▶ _Your instructions_
Lift every line from the entries that includes the word "none".

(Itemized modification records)

◇ ◇ ◇ ◇ ◇ ◇ ◇

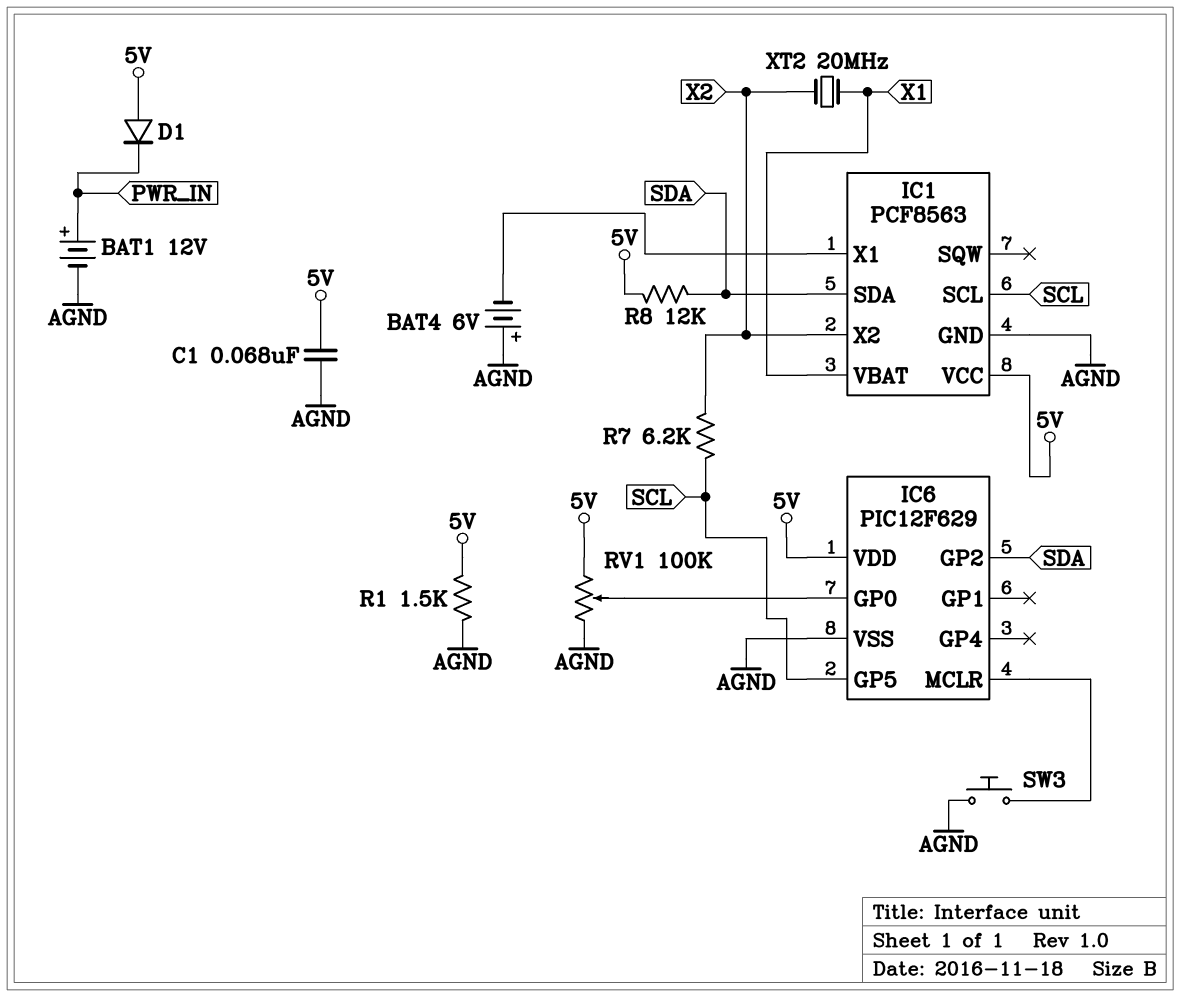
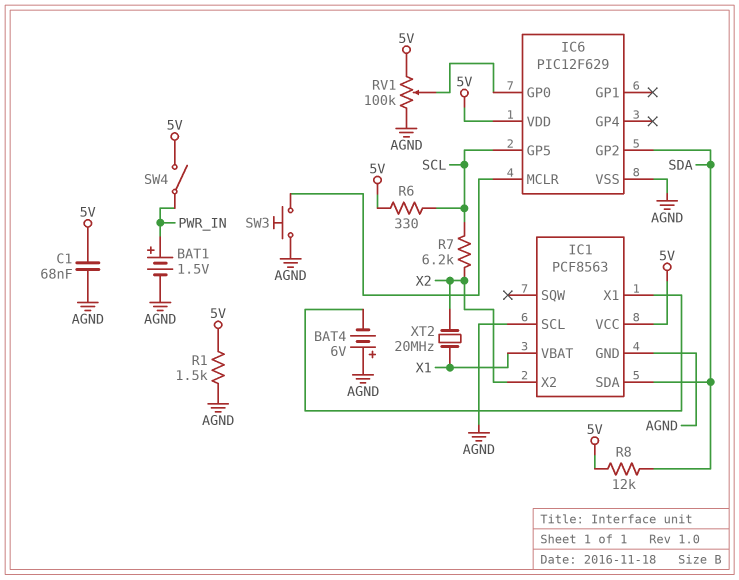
BAT1: 12V (plus PWR_IN, minus AGND) -> 1.5V (plus PWR_IN, minus AGND)
D1: diode (A 5V, K PWR_IN) -> none
IC1 pin SCL: SCL -> AGND
R6: none -> 330 (5V, SCL)
SW4: none -> switch (5V, PWR_IN)

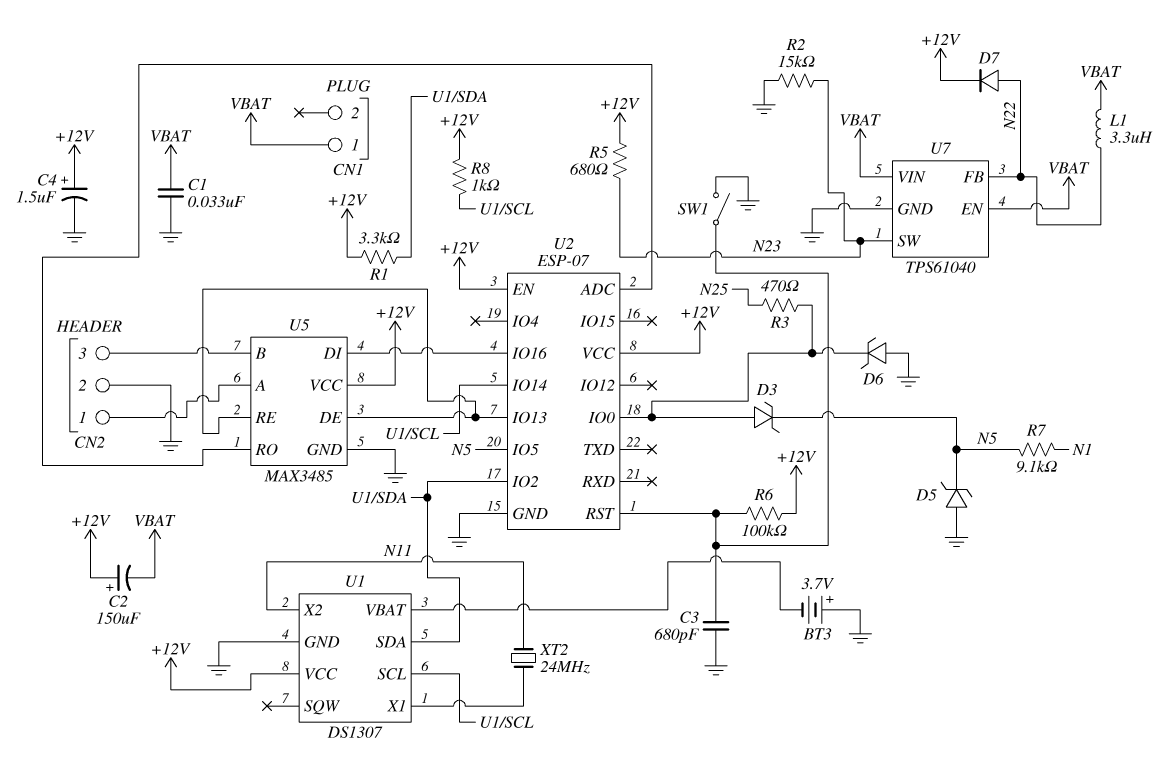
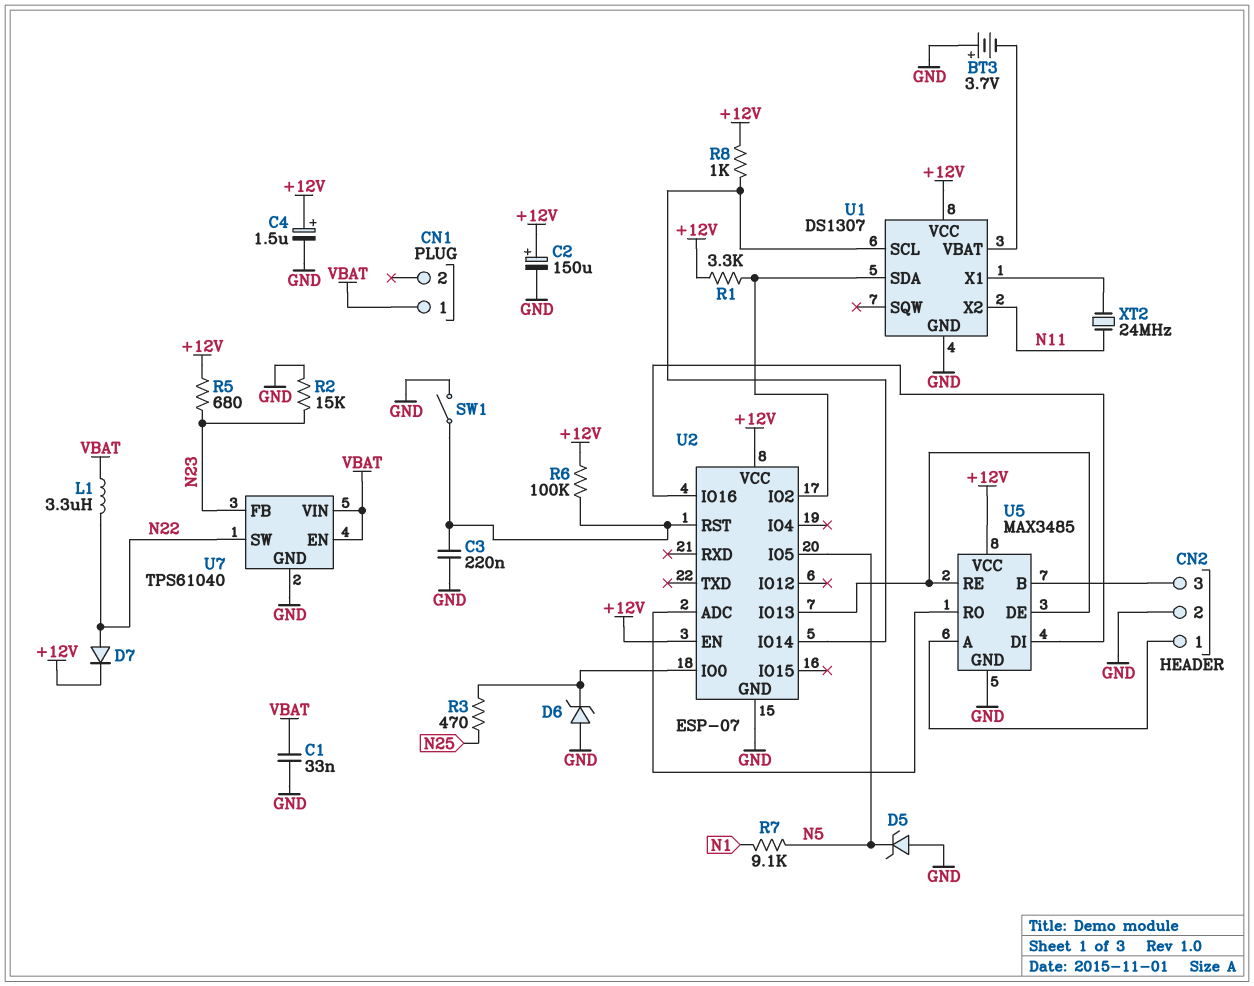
C2: 150uF (plus +12V, minus VBAT) -> 150uF (plus +12V, minus GND)
C3: 680pF (GND, U2/RST) -> 220nF (GND, U2/RST)
D3: zener (A U2/IO0, K N5) -> none
U7 pin FB: N22 -> N23
U7 pin SW: N23 -> N22

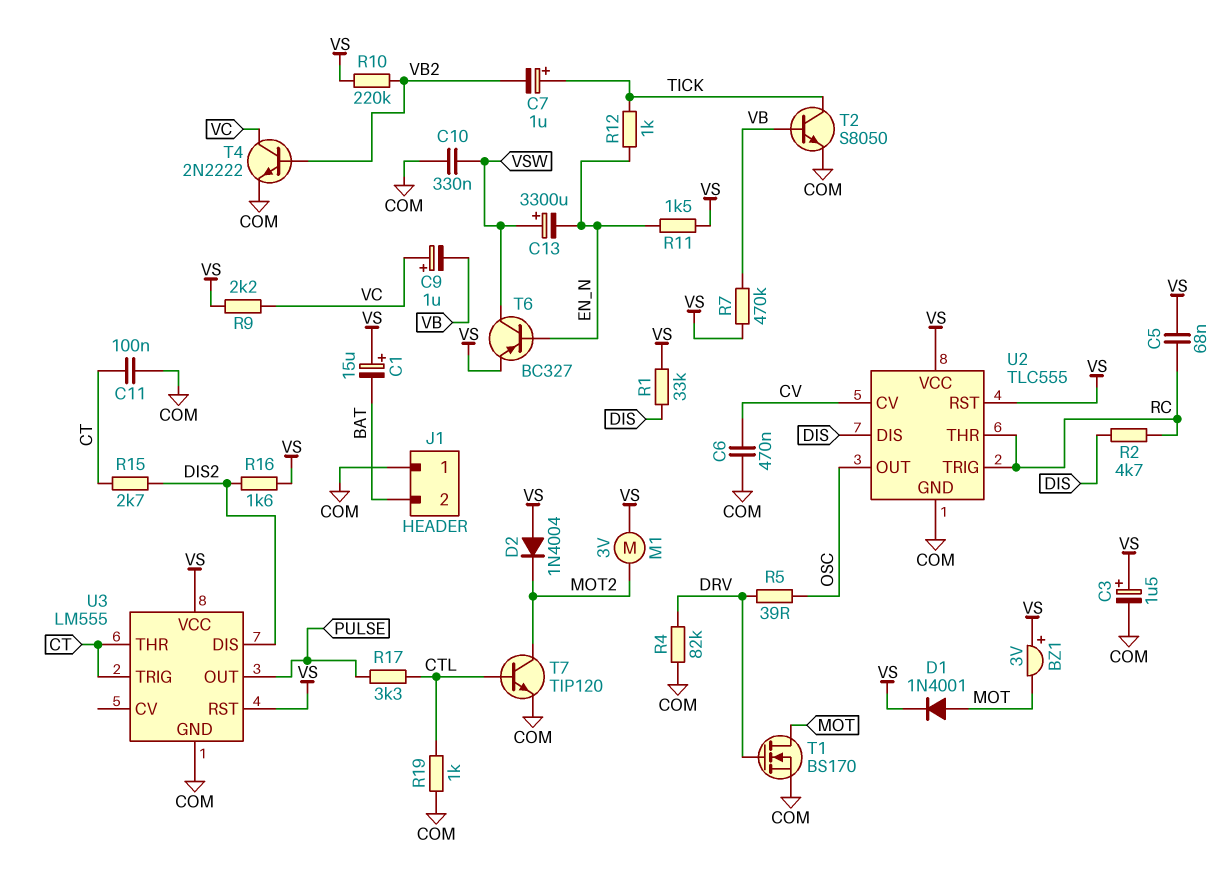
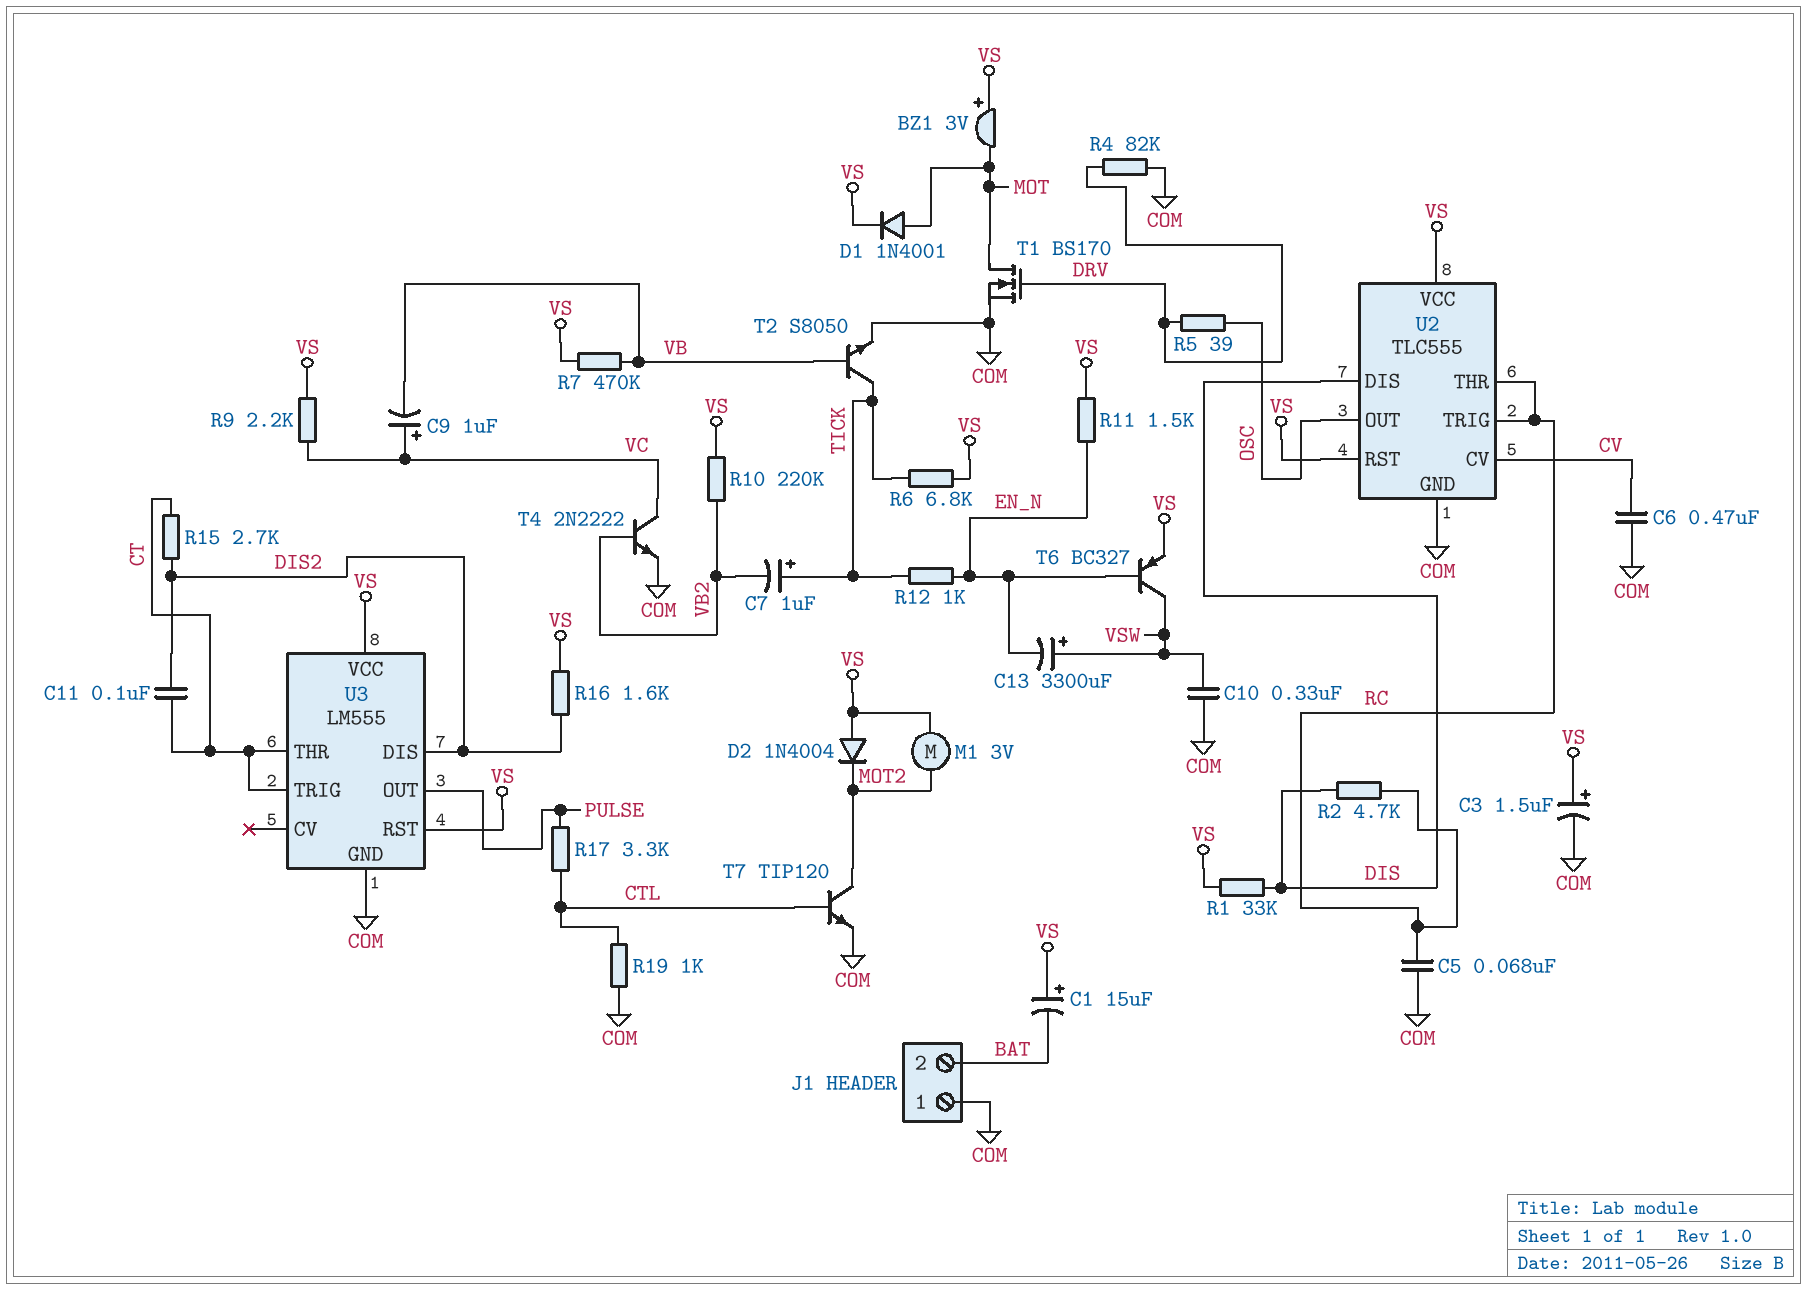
C5: 68nF (RC, VS) -> 68nF (COM, RC)
C11: 100nF (COM, CT) -> 100nF (CT, DIS2)
R6: none -> 6.8k (TICK, VS)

◇ ◇ ◇ ◇ ◇ ◇ ◇

▶ _Answer section_
D1: diode (A 5V, K PWR_IN) -> none
R6: none -> 330 (5V, SCL)
SW4: none -> switch (5V, PWR_IN)
D3: zener (A U2/IO0, K N5) -> none
R6: none -> 6.8k (TICK, VS)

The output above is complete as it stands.